## STATED GOAL
Copy out the rows from the one containing "transported (1110, 1274)" through the one containing "Ottergate (748, 798)", both ends included, and nothing else.

## MATERIAL SHOWN

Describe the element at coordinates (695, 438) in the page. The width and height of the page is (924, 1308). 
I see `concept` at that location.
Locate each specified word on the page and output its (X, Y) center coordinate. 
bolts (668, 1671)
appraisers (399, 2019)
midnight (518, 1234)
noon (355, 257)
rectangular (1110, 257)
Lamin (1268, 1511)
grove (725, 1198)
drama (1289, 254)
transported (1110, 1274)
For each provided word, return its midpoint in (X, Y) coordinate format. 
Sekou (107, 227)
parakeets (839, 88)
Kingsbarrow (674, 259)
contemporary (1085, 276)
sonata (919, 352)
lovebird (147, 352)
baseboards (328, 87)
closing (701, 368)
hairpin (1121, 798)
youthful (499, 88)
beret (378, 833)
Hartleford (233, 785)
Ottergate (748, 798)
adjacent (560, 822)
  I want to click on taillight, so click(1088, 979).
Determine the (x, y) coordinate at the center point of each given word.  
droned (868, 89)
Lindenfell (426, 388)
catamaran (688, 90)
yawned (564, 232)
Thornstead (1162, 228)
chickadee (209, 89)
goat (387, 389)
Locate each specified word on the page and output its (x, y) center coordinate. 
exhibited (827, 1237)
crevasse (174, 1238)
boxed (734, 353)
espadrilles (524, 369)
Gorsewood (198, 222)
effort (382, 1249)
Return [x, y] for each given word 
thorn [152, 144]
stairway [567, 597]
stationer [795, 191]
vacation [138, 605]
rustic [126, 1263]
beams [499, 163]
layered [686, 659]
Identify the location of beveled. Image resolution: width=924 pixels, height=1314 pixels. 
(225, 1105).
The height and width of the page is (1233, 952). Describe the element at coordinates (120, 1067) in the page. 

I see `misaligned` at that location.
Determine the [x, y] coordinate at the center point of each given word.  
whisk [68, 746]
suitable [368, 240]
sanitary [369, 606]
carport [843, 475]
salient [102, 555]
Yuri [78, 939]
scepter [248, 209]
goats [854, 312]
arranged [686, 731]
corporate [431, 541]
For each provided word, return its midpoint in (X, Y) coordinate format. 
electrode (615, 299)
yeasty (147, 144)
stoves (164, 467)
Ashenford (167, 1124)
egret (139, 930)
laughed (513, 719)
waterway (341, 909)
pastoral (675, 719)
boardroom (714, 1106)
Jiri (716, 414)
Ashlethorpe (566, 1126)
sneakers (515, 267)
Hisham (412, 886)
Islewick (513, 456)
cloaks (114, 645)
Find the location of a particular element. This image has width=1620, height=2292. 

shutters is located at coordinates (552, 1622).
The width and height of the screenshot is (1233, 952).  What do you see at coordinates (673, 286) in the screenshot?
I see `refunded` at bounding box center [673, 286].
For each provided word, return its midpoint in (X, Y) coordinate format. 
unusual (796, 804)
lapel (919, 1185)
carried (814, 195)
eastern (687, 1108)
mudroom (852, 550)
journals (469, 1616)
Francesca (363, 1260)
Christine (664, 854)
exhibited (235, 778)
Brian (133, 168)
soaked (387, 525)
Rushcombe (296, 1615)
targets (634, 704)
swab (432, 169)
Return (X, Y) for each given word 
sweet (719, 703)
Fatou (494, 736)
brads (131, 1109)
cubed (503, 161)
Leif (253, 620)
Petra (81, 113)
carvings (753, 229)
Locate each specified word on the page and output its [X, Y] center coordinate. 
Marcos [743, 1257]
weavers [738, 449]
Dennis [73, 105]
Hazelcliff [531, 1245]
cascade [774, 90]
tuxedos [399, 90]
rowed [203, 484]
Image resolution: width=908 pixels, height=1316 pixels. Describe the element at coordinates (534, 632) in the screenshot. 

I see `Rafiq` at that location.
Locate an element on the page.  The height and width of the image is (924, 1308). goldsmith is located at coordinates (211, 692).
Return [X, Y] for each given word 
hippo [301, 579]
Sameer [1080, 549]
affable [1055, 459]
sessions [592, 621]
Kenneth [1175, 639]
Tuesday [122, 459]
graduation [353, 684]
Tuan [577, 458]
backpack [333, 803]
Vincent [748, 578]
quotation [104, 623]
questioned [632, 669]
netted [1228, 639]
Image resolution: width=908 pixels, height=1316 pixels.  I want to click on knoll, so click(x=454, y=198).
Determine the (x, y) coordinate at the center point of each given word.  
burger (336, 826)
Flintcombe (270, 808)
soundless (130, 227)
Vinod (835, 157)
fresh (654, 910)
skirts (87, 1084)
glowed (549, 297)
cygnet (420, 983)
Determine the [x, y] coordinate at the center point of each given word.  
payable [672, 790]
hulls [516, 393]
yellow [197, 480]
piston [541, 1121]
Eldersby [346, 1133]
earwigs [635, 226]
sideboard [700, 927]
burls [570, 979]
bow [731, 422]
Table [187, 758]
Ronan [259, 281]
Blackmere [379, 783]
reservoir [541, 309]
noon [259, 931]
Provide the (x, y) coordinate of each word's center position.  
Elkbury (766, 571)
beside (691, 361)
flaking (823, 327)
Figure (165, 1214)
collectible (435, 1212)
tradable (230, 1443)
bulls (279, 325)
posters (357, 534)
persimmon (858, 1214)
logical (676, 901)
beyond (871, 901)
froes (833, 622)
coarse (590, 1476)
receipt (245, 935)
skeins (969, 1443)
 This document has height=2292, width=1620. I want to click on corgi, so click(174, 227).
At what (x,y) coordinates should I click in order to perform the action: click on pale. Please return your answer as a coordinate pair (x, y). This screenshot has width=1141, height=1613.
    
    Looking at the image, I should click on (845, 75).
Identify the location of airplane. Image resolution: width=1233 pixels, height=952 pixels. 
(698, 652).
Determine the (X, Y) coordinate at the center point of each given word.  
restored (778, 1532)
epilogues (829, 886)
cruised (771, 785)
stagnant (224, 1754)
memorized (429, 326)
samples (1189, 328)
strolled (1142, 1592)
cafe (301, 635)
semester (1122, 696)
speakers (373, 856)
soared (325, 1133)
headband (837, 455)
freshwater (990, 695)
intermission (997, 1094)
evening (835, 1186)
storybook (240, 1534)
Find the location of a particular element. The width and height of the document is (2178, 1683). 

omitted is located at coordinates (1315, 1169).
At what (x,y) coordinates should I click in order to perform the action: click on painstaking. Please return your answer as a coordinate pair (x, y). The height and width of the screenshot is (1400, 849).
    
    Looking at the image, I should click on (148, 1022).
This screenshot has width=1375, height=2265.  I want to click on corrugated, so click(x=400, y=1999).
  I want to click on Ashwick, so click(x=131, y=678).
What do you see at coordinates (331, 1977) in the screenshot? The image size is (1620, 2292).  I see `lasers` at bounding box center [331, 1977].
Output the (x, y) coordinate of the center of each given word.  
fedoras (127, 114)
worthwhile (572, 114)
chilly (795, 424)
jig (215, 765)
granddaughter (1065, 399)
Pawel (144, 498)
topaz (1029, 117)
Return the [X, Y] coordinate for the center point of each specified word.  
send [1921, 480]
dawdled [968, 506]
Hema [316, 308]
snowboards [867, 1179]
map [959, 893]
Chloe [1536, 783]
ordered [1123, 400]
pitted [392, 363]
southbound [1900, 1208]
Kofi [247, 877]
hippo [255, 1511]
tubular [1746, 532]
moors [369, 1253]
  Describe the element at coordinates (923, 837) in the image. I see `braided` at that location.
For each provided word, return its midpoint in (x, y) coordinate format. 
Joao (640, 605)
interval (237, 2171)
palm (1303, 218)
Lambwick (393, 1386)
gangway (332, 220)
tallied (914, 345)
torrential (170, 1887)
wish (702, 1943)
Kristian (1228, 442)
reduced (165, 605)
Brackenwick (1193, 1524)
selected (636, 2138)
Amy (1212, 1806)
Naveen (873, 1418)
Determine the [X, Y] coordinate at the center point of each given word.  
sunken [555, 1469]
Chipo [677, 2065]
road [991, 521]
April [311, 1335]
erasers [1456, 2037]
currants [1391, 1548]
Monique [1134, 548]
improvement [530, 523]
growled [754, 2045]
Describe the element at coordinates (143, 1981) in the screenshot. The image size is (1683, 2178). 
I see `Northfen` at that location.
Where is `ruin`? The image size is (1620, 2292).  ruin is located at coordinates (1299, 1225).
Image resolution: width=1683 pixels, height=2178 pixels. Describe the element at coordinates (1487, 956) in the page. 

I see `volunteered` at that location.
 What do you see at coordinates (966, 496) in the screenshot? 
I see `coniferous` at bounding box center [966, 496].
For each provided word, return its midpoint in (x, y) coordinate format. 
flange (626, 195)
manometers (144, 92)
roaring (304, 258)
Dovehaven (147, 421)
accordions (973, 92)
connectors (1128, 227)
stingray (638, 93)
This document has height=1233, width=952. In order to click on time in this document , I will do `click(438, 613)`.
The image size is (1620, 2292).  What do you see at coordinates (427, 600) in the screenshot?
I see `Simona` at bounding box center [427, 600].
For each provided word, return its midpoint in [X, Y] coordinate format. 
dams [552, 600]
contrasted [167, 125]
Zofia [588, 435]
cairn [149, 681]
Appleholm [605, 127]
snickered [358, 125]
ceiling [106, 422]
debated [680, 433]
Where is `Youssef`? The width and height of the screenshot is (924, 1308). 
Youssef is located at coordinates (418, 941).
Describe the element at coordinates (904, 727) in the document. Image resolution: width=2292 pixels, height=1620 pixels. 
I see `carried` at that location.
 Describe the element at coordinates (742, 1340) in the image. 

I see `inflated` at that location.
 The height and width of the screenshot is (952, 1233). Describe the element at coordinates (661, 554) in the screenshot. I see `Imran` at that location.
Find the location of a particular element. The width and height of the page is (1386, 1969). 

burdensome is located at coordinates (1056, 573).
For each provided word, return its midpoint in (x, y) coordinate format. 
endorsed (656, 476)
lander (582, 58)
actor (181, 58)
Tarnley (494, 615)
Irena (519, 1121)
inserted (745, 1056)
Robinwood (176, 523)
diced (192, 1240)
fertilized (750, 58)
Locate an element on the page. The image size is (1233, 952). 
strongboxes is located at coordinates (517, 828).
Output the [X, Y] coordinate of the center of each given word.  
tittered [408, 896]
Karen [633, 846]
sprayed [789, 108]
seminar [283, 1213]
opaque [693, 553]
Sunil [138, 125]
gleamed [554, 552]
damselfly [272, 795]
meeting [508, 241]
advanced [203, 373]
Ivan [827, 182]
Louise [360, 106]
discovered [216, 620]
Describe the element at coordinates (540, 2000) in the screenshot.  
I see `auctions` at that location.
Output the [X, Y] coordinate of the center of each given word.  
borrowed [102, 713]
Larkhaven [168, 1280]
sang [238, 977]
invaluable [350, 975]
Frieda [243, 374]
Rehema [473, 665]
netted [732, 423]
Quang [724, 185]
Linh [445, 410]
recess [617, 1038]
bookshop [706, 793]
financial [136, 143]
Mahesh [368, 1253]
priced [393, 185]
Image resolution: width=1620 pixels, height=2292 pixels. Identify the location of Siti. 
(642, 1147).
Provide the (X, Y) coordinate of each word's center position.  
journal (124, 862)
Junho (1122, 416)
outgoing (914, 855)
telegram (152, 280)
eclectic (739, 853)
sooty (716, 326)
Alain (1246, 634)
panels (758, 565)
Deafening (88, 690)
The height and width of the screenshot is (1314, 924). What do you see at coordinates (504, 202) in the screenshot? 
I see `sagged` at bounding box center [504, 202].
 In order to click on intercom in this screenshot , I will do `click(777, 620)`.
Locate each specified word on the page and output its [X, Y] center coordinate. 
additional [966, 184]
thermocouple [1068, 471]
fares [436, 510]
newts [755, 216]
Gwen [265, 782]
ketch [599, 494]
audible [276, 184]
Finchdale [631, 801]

## TASK OUTPUT
transported (1110, 1274)
For each provided word, return its midpoint in (X, Y) coordinate format. 
Sekou (107, 227)
parakeets (839, 88)
Kingsbarrow (674, 259)
contemporary (1085, 276)
sonata (919, 352)
lovebird (147, 352)
baseboards (328, 87)
closing (701, 368)
hairpin (1121, 798)
youthful (499, 88)
beret (378, 833)
Hartleford (233, 785)
Ottergate (748, 798)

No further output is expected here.